What you should do >> Reproduce the lines of the material below word for word, omitting the pictures from your answer.

Records taken from a dataset >>
== == ==

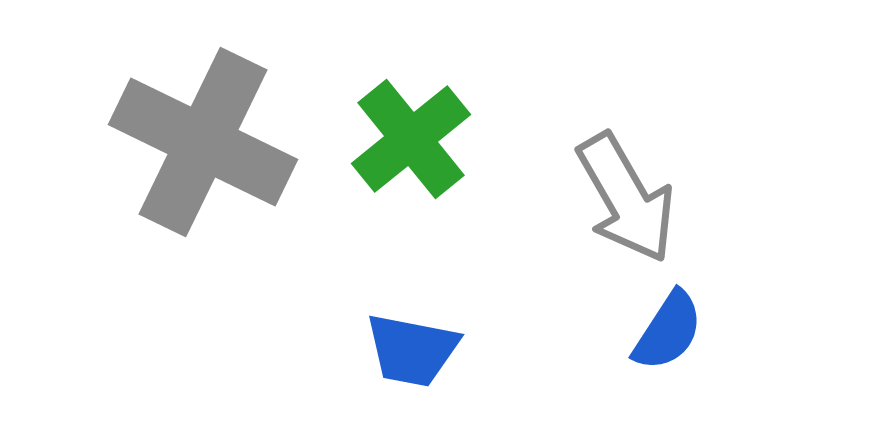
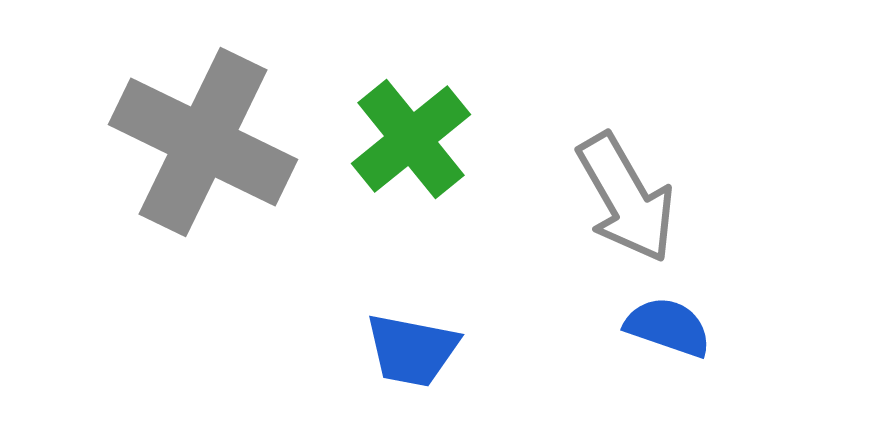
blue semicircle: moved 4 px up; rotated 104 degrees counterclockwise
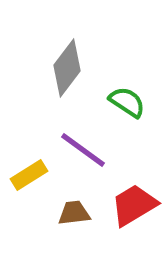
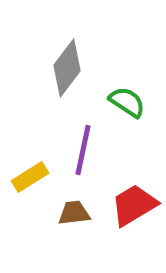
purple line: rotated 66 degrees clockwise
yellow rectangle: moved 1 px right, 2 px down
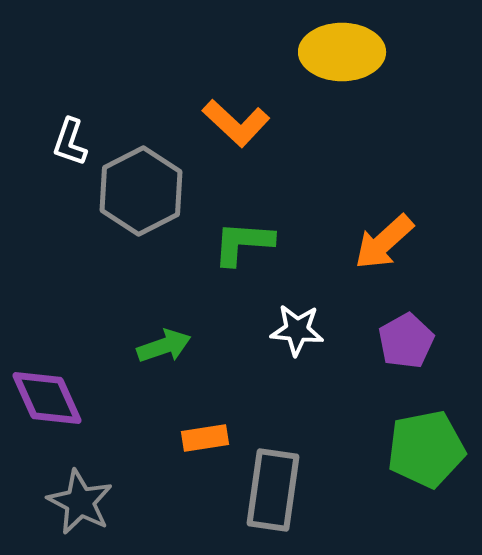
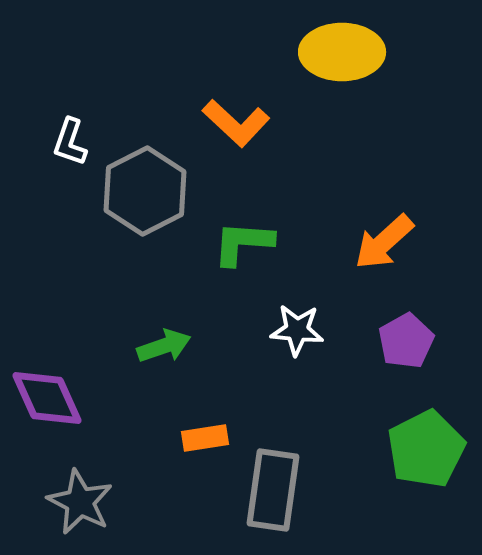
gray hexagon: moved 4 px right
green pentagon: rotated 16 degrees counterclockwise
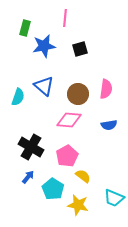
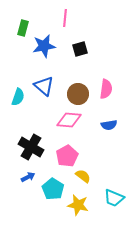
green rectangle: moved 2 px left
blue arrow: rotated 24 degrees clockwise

== == ==

Written solution >>
blue semicircle: moved 4 px up; rotated 104 degrees counterclockwise
purple line: rotated 66 degrees clockwise
yellow rectangle: moved 1 px right, 2 px down
gray hexagon: moved 4 px right
green pentagon: rotated 16 degrees counterclockwise
green rectangle: moved 2 px left
blue arrow: rotated 24 degrees clockwise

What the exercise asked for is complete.